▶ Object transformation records
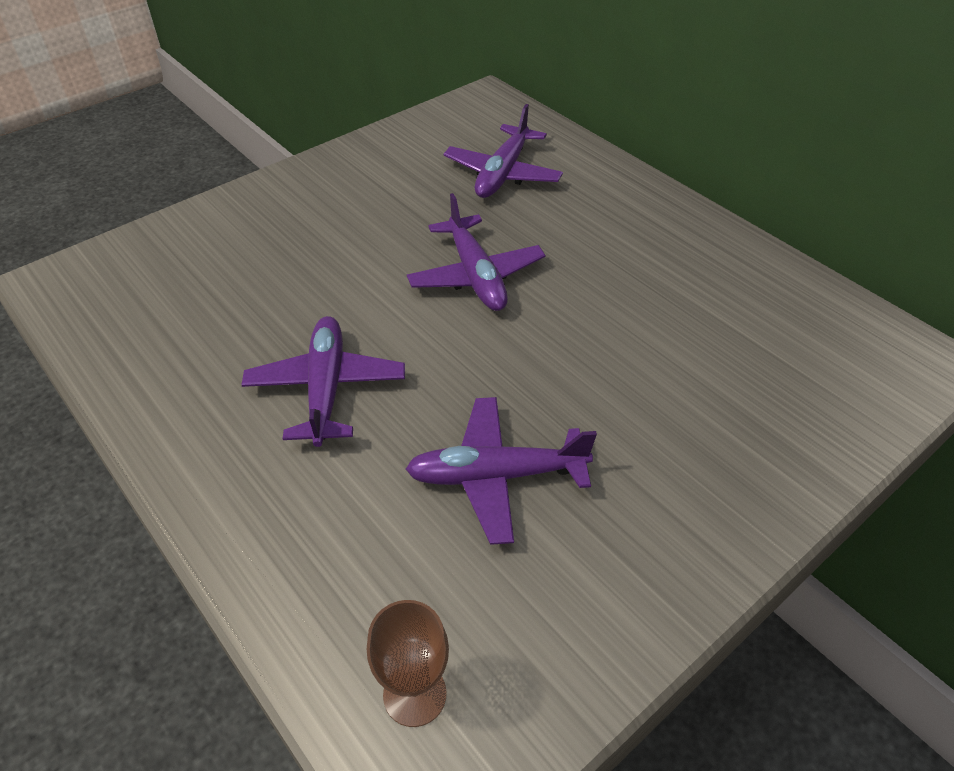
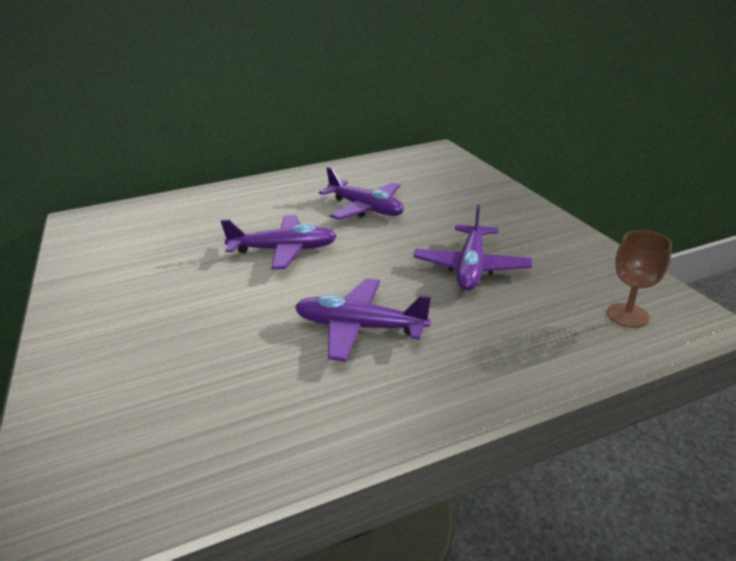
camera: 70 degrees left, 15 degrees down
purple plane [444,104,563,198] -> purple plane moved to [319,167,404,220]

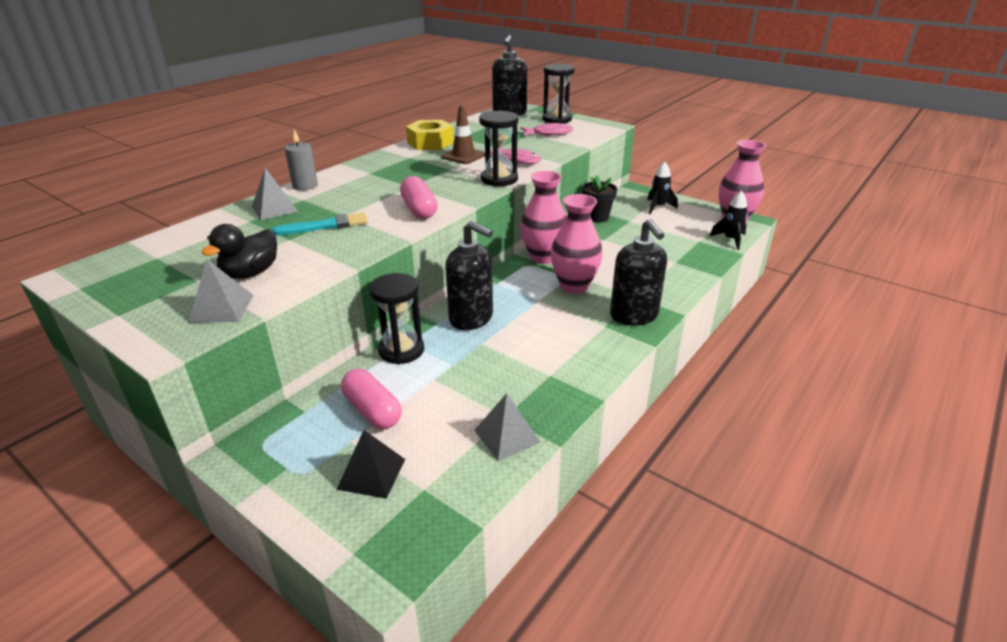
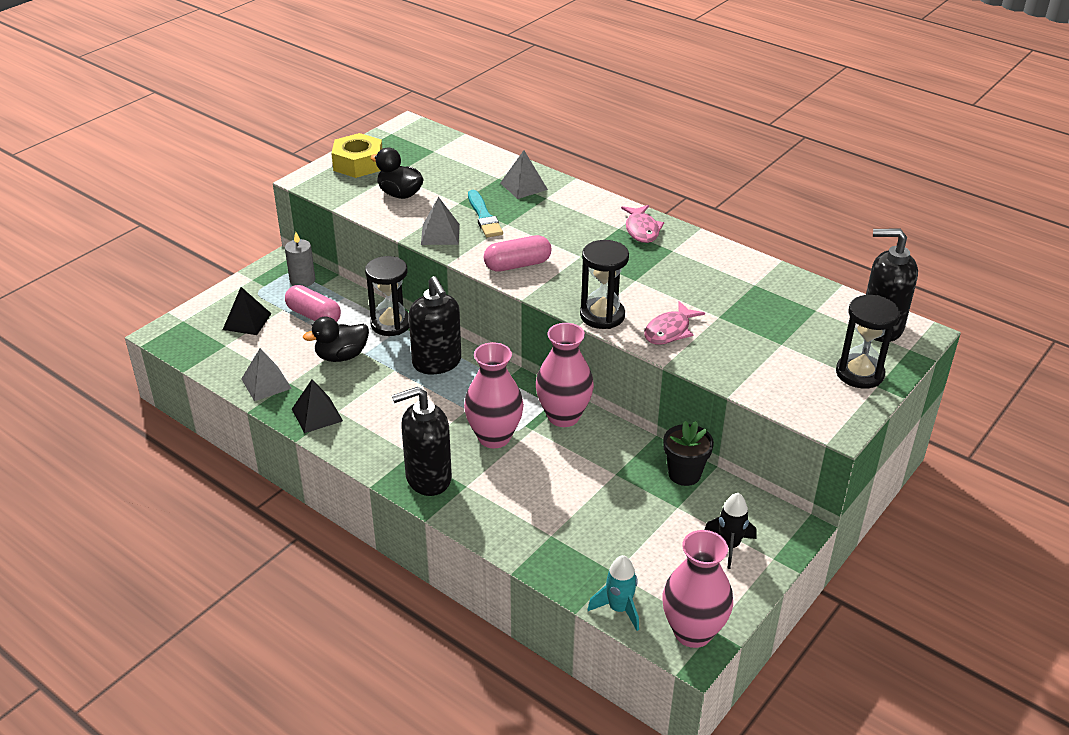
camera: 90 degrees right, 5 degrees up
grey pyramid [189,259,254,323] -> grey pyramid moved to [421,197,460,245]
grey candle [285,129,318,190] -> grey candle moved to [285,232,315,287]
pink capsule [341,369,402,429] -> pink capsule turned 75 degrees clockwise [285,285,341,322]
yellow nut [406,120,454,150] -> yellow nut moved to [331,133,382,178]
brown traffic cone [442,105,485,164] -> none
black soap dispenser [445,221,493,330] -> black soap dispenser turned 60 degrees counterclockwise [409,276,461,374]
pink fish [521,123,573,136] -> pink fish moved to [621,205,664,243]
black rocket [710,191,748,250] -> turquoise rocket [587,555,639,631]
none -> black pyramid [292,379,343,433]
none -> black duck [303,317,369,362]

--

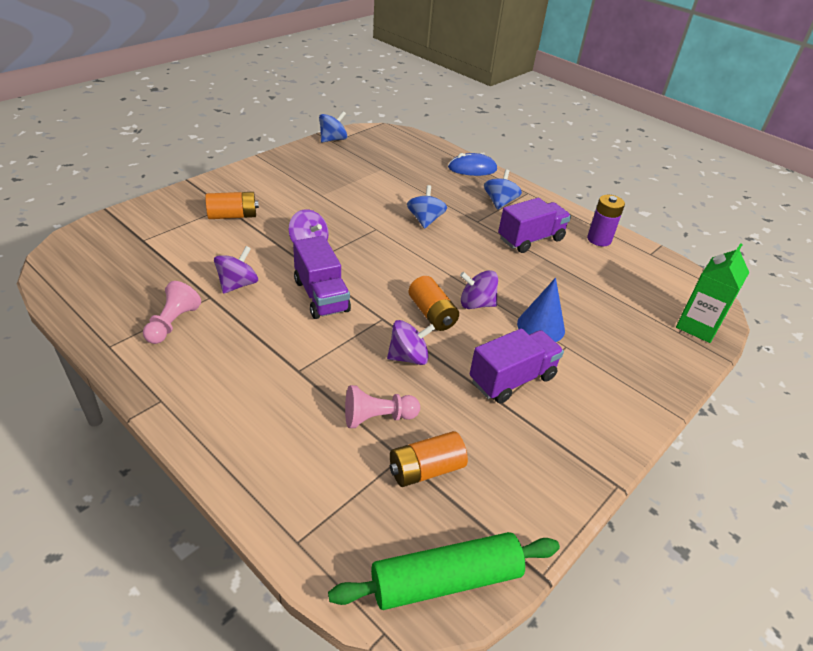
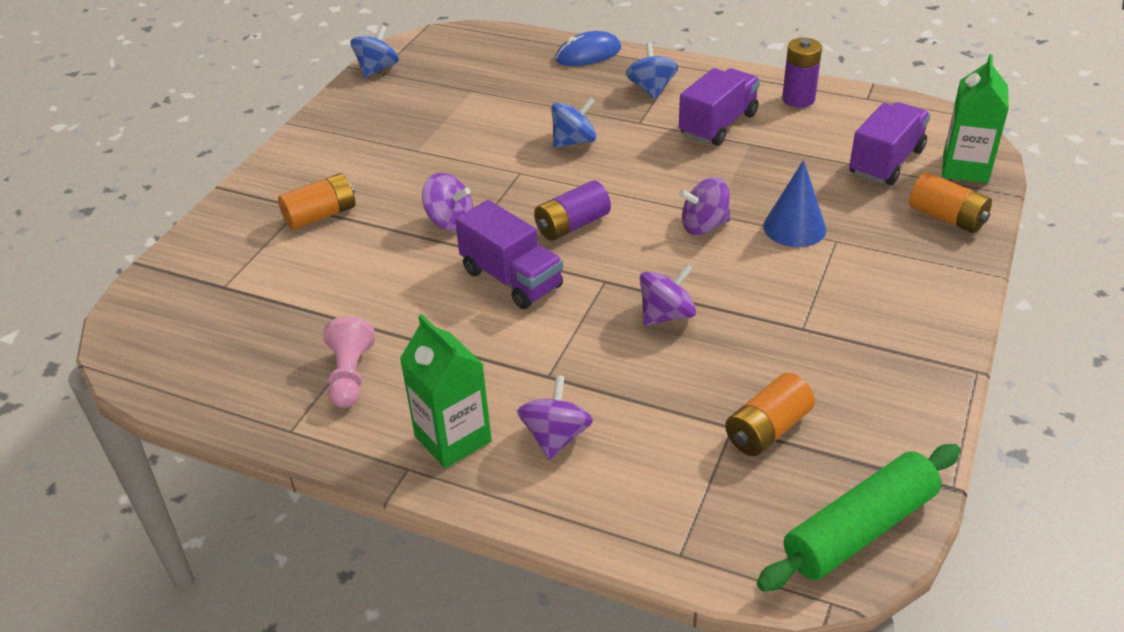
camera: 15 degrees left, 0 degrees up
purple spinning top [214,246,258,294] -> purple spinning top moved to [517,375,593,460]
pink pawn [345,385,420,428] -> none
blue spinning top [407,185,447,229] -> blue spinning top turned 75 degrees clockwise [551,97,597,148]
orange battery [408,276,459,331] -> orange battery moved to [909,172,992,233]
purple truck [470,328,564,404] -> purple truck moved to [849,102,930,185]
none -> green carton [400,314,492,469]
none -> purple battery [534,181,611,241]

...

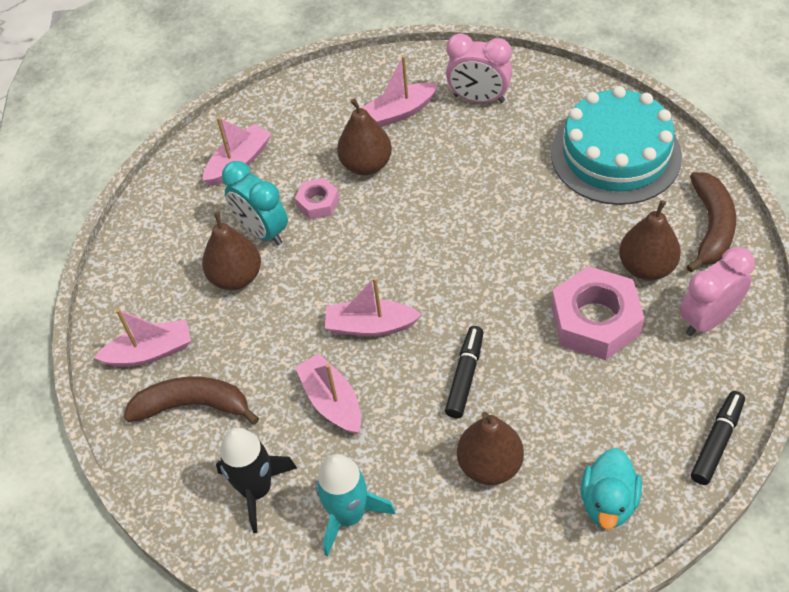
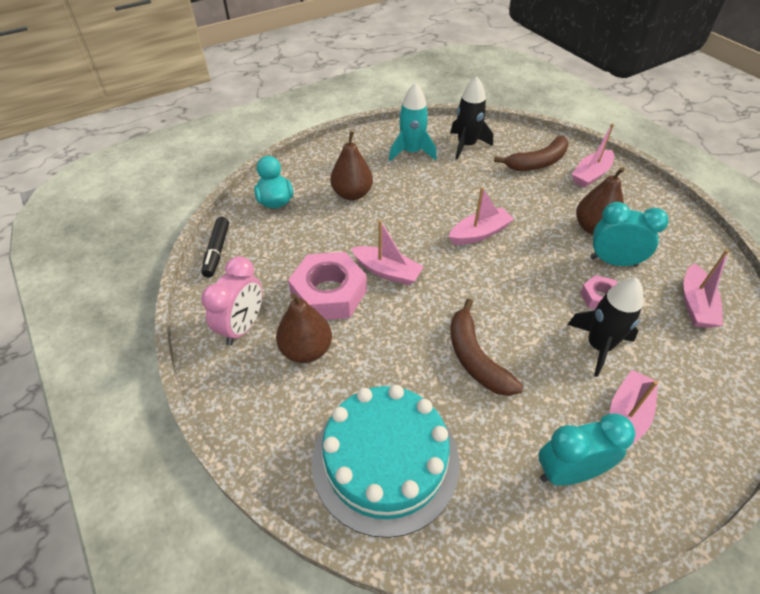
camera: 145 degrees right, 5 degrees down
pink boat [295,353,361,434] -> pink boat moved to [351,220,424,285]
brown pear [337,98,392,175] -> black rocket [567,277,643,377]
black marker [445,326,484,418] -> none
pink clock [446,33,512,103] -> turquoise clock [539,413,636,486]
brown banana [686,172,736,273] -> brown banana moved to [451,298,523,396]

▶ What the task requires
Please show every line above that includes the word "left".

▶ Solution to this exercise
camera: 70 degrees left, 15 degrees down
camera: 15 degrees left, 0 degrees up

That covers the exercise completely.